ACTION ITEM: From the first entry to the last, repeat them all exactly.

EXTRACTED ENTRIES:
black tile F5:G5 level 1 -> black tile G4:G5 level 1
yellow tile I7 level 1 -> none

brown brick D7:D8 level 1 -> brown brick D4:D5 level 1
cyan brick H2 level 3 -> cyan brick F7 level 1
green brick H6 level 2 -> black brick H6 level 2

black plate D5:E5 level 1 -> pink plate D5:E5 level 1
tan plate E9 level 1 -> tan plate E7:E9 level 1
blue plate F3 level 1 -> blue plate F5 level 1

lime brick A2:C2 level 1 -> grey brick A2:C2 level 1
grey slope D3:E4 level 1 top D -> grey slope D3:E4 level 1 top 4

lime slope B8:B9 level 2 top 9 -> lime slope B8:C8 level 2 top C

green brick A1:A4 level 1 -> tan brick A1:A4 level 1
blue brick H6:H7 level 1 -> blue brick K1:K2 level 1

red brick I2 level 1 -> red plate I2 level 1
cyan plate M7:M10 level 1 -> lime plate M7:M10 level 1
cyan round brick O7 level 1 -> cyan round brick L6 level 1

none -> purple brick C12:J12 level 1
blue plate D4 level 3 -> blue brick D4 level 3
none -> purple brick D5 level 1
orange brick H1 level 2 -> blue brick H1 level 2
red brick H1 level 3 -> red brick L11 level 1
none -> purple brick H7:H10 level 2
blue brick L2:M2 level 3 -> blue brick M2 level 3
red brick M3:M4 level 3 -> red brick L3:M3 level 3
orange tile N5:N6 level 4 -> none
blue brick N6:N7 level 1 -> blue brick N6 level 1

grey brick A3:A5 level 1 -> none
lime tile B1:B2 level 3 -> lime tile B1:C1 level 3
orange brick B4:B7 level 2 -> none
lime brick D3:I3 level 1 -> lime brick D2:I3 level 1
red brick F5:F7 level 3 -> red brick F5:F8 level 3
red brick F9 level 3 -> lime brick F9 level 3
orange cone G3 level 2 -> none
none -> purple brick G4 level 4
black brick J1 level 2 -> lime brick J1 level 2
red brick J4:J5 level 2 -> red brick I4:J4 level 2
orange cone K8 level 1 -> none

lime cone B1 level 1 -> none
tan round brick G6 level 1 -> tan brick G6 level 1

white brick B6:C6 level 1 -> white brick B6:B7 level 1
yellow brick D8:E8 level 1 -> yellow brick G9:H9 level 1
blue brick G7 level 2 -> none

RESPONSE:
black tile F5:G5 level 1 -> black tile G4:G5 level 1
yellow tile I7 level 1 -> none

brown brick D7:D8 level 1 -> brown brick D4:D5 level 1
cyan brick H2 level 3 -> cyan brick F7 level 1
green brick H6 level 2 -> black brick H6 level 2

black plate D5:E5 level 1 -> pink plate D5:E5 level 1
tan plate E9 level 1 -> tan plate E7:E9 level 1
blue plate F3 level 1 -> blue plate F5 level 1

lime brick A2:C2 level 1 -> grey brick A2:C2 level 1
grey slope D3:E4 level 1 top D -> grey slope D3:E4 level 1 top 4

lime slope B8:B9 level 2 top 9 -> lime slope B8:C8 level 2 top C

green brick A1:A4 level 1 -> tan brick A1:A4 level 1
blue brick H6:H7 level 1 -> blue brick K1:K2 level 1

red brick I2 level 1 -> red plate I2 level 1
cyan plate M7:M10 level 1 -> lime plate M7:M10 level 1
cyan round brick O7 level 1 -> cyan round brick L6 level 1

none -> purple brick C12:J12 level 1
blue plate D4 level 3 -> blue brick D4 level 3
none -> purple brick D5 level 1
orange brick H1 level 2 -> blue brick H1 level 2
red brick H1 level 3 -> red brick L11 level 1
none -> purple brick H7:H10 level 2
blue brick L2:M2 level 3 -> blue brick M2 level 3
red brick M3:M4 level 3 -> red brick L3:M3 level 3
orange tile N5:N6 level 4 -> none
blue brick N6:N7 level 1 -> blue brick N6 level 1

grey brick A3:A5 level 1 -> none
lime tile B1:B2 level 3 -> lime tile B1:C1 level 3
orange brick B4:B7 level 2 -> none
lime brick D3:I3 level 1 -> lime brick D2:I3 level 1
red brick F5:F7 level 3 -> red brick F5:F8 level 3
red brick F9 level 3 -> lime brick F9 level 3
orange cone G3 level 2 -> none
none -> purple brick G4 level 4
black brick J1 level 2 -> lime brick J1 level 2
red brick J4:J5 level 2 -> red brick I4:J4 level 2
orange cone K8 level 1 -> none

lime cone B1 level 1 -> none
tan round brick G6 level 1 -> tan brick G6 level 1

white brick B6:C6 level 1 -> white brick B6:B7 level 1
yellow brick D8:E8 level 1 -> yellow brick G9:H9 level 1
blue brick G7 level 2 -> none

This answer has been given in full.